The problem ->
Exact retyping of the data: please keep every word and drop each picture.

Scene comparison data
*-*-*

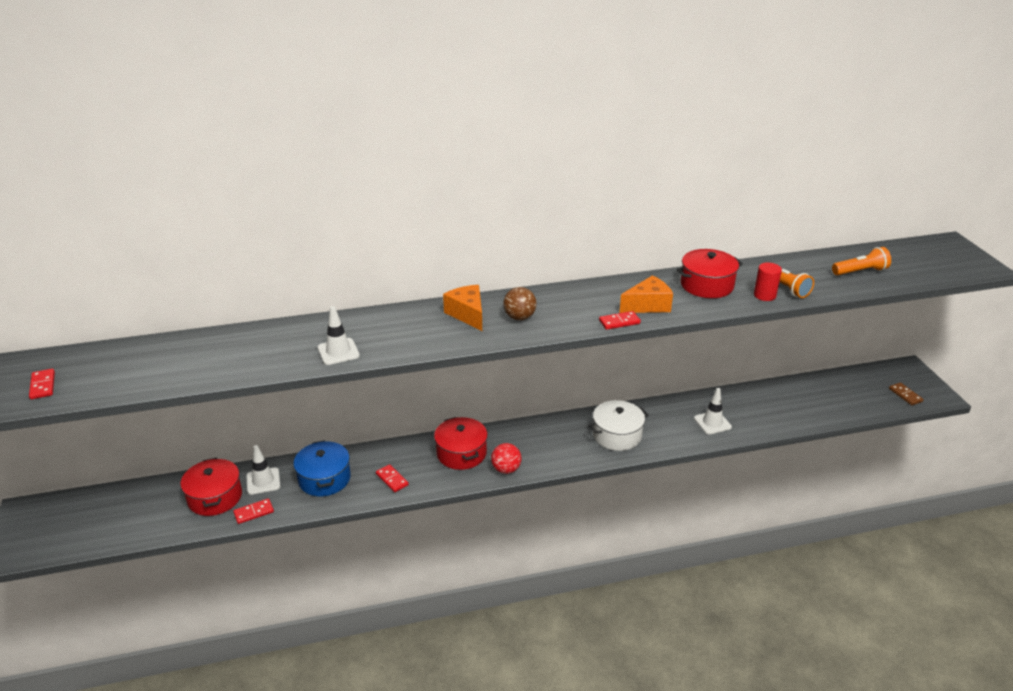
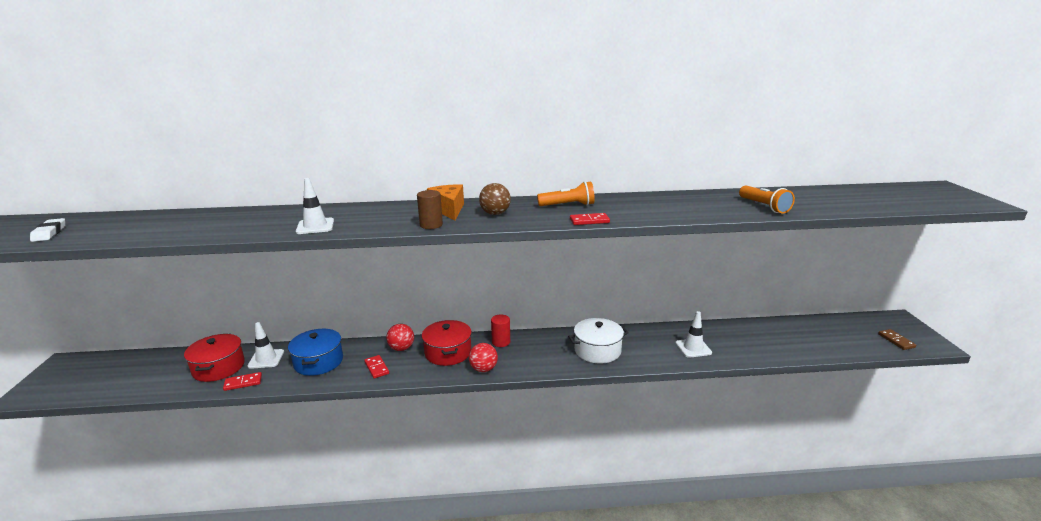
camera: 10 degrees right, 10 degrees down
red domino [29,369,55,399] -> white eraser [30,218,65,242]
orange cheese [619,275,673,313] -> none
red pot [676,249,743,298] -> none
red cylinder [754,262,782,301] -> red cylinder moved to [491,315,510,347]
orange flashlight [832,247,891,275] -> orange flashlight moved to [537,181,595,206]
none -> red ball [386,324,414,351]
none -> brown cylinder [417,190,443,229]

*-*-*

Completed exercise ->
camera: 10 degrees right, 10 degrees down
red domino [29,369,55,399] -> white eraser [30,218,65,242]
orange cheese [619,275,673,313] -> none
red pot [676,249,743,298] -> none
red cylinder [754,262,782,301] -> red cylinder moved to [491,315,510,347]
orange flashlight [832,247,891,275] -> orange flashlight moved to [537,181,595,206]
none -> red ball [386,324,414,351]
none -> brown cylinder [417,190,443,229]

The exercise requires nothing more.